━━ EXCERPTED DATA ━━

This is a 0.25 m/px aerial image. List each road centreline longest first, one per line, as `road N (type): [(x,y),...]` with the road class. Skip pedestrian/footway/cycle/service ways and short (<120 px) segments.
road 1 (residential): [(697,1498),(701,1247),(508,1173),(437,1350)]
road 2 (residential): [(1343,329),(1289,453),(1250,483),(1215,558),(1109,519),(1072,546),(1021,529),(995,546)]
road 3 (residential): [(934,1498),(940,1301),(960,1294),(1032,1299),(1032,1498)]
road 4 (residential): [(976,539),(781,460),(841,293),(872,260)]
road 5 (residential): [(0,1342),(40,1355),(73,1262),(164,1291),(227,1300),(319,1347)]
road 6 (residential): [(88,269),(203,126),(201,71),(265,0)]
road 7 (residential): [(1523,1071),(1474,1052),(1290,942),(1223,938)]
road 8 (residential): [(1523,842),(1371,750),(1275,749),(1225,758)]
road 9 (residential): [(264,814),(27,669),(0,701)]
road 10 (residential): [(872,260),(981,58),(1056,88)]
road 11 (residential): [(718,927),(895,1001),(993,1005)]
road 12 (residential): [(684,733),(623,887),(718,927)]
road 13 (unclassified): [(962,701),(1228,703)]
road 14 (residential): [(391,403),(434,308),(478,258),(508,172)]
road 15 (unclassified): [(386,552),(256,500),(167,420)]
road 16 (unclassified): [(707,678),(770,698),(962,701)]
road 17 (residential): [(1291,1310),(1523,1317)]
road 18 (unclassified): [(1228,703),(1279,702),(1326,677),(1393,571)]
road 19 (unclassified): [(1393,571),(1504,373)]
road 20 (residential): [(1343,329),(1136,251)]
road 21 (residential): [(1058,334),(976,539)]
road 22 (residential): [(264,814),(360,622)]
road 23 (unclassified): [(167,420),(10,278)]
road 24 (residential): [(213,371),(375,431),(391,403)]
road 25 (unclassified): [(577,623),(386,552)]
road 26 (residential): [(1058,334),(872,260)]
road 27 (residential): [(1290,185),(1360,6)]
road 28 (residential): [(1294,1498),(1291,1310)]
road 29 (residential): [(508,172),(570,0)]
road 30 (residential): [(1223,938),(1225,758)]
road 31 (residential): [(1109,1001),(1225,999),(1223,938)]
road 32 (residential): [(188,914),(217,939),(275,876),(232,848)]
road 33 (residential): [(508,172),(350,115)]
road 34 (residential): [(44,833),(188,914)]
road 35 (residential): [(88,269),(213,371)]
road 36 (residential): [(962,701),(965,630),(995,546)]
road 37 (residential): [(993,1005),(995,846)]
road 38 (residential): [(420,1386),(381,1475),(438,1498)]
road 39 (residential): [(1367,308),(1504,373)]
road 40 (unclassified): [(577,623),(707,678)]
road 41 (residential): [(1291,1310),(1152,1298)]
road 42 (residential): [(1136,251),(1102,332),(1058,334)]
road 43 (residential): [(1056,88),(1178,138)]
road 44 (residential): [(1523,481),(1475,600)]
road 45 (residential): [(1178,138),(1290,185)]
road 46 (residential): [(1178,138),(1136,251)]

━━━

▶ _DESCRIPTION OF THE TASK_: Reproduce all the data exactly. Include every line.

▶ _EXERCISE ANSWER_:
This is a 0.25 m/px aerial image. List each road centreline longest first, one per line, as `road N (type): [(x,y),...]` with the road class. Skip pedestrian/footway/cycle/service ways and short (<120 px) segments.
road 1 (residential): [(697,1498),(701,1247),(508,1173),(437,1350)]
road 2 (residential): [(1343,329),(1289,453),(1250,483),(1215,558),(1109,519),(1072,546),(1021,529),(995,546)]
road 3 (residential): [(934,1498),(940,1301),(960,1294),(1032,1299),(1032,1498)]
road 4 (residential): [(976,539),(781,460),(841,293),(872,260)]
road 5 (residential): [(0,1342),(40,1355),(73,1262),(164,1291),(227,1300),(319,1347)]
road 6 (residential): [(88,269),(203,126),(201,71),(265,0)]
road 7 (residential): [(1523,1071),(1474,1052),(1290,942),(1223,938)]
road 8 (residential): [(1523,842),(1371,750),(1275,749),(1225,758)]
road 9 (residential): [(264,814),(27,669),(0,701)]
road 10 (residential): [(872,260),(981,58),(1056,88)]
road 11 (residential): [(718,927),(895,1001),(993,1005)]
road 12 (residential): [(684,733),(623,887),(718,927)]
road 13 (unclassified): [(962,701),(1228,703)]
road 14 (residential): [(391,403),(434,308),(478,258),(508,172)]
road 15 (unclassified): [(386,552),(256,500),(167,420)]
road 16 (unclassified): [(707,678),(770,698),(962,701)]
road 17 (residential): [(1291,1310),(1523,1317)]
road 18 (unclassified): [(1228,703),(1279,702),(1326,677),(1393,571)]
road 19 (unclassified): [(1393,571),(1504,373)]
road 20 (residential): [(1343,329),(1136,251)]
road 21 (residential): [(1058,334),(976,539)]
road 22 (residential): [(264,814),(360,622)]
road 23 (unclassified): [(167,420),(10,278)]
road 24 (residential): [(213,371),(375,431),(391,403)]
road 25 (unclassified): [(577,623),(386,552)]
road 26 (residential): [(1058,334),(872,260)]
road 27 (residential): [(1290,185),(1360,6)]
road 28 (residential): [(1294,1498),(1291,1310)]
road 29 (residential): [(508,172),(570,0)]
road 30 (residential): [(1223,938),(1225,758)]
road 31 (residential): [(1109,1001),(1225,999),(1223,938)]
road 32 (residential): [(188,914),(217,939),(275,876),(232,848)]
road 33 (residential): [(508,172),(350,115)]
road 34 (residential): [(44,833),(188,914)]
road 35 (residential): [(88,269),(213,371)]
road 36 (residential): [(962,701),(965,630),(995,546)]
road 37 (residential): [(993,1005),(995,846)]
road 38 (residential): [(420,1386),(381,1475),(438,1498)]
road 39 (residential): [(1367,308),(1504,373)]
road 40 (unclassified): [(577,623),(707,678)]
road 41 (residential): [(1291,1310),(1152,1298)]
road 42 (residential): [(1136,251),(1102,332),(1058,334)]
road 43 (residential): [(1056,88),(1178,138)]
road 44 (residential): [(1523,481),(1475,600)]
road 45 (residential): [(1178,138),(1290,185)]
road 46 (residential): [(1178,138),(1136,251)]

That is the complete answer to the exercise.